### Exercise brief
Once the line with "red teddy bear: 2 -> 3" is found in the entries below, repeat that line and every one after it exactly, ending at the last.

### Source data
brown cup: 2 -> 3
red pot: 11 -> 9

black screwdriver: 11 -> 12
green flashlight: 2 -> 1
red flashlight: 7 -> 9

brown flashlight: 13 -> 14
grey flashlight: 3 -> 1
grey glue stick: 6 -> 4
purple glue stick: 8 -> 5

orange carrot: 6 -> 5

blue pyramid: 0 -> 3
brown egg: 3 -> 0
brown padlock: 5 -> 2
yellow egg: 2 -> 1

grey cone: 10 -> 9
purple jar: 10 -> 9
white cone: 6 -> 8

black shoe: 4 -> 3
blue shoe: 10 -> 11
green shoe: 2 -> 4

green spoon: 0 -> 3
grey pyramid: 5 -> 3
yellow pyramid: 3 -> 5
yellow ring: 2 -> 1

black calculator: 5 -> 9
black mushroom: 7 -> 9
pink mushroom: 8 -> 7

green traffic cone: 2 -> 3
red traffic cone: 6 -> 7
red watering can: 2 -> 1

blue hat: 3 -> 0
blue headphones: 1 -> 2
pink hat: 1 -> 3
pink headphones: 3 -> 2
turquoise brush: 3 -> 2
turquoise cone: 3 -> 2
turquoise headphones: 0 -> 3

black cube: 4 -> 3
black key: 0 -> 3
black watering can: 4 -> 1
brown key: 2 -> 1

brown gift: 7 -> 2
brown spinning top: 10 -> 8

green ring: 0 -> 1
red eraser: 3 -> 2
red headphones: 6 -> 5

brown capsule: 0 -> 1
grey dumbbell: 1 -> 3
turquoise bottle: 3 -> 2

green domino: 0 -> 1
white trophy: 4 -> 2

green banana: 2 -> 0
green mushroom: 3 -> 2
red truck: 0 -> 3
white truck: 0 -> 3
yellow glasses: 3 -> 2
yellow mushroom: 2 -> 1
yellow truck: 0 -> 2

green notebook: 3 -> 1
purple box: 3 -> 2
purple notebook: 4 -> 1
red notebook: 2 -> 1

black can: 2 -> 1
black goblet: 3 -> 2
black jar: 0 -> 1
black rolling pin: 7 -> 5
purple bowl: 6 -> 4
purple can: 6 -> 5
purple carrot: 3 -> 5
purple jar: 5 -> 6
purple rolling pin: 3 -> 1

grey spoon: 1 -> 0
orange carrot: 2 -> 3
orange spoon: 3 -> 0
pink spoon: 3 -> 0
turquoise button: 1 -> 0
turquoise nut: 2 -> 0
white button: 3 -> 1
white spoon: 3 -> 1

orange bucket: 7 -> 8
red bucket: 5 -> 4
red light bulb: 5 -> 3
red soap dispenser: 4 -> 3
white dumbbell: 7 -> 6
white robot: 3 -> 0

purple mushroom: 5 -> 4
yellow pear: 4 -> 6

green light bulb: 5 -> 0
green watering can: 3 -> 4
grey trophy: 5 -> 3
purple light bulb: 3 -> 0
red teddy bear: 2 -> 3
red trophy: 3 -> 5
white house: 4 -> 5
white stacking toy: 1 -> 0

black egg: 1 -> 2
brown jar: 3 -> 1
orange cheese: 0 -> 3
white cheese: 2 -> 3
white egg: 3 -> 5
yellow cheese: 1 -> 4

### Exercise response
red teddy bear: 2 -> 3
red trophy: 3 -> 5
white house: 4 -> 5
white stacking toy: 1 -> 0

black egg: 1 -> 2
brown jar: 3 -> 1
orange cheese: 0 -> 3
white cheese: 2 -> 3
white egg: 3 -> 5
yellow cheese: 1 -> 4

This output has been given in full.